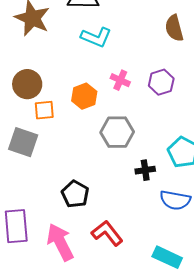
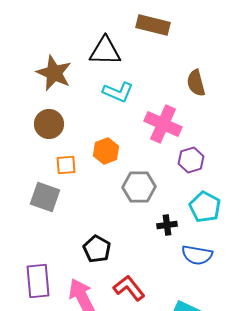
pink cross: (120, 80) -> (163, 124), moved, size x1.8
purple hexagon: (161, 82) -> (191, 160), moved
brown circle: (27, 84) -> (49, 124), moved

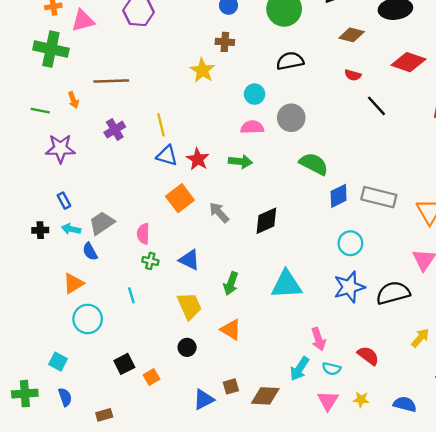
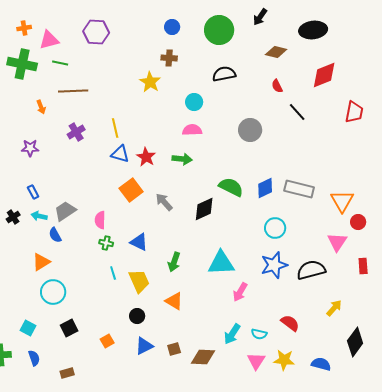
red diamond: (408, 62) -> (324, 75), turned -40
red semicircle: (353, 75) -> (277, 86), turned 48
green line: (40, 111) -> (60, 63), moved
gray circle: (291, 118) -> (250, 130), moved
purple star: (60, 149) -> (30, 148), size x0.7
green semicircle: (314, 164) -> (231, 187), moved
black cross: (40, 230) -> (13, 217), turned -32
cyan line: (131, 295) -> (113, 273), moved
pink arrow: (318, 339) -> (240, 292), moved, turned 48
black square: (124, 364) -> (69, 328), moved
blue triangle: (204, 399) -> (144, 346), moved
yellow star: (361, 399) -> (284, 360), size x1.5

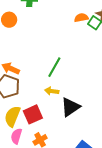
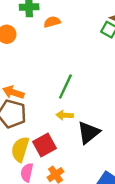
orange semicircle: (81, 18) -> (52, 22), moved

* * *

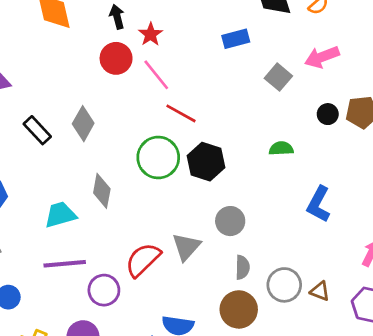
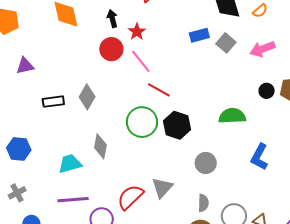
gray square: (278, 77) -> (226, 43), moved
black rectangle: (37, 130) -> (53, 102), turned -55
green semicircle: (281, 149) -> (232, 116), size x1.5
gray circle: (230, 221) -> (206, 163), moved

* The problem
Among the entries above, find the line with "pink cross: (120, 80)" and repeat exactly from there through the line with "orange semicircle: (81, 18)", leaving out the pictures.

* Answer
pink cross: (120, 80) -> (163, 124), moved, size x1.8
purple hexagon: (161, 82) -> (191, 160), moved
brown circle: (27, 84) -> (49, 124), moved

red diamond: (408, 62) -> (324, 75), turned -40
red semicircle: (353, 75) -> (277, 86), turned 48
green line: (40, 111) -> (60, 63), moved
gray circle: (291, 118) -> (250, 130), moved
purple star: (60, 149) -> (30, 148), size x0.7
green semicircle: (314, 164) -> (231, 187), moved
black cross: (40, 230) -> (13, 217), turned -32
cyan line: (131, 295) -> (113, 273), moved
pink arrow: (318, 339) -> (240, 292), moved, turned 48
black square: (124, 364) -> (69, 328), moved
blue triangle: (204, 399) -> (144, 346), moved
yellow star: (361, 399) -> (284, 360), size x1.5

orange semicircle: (81, 18) -> (52, 22), moved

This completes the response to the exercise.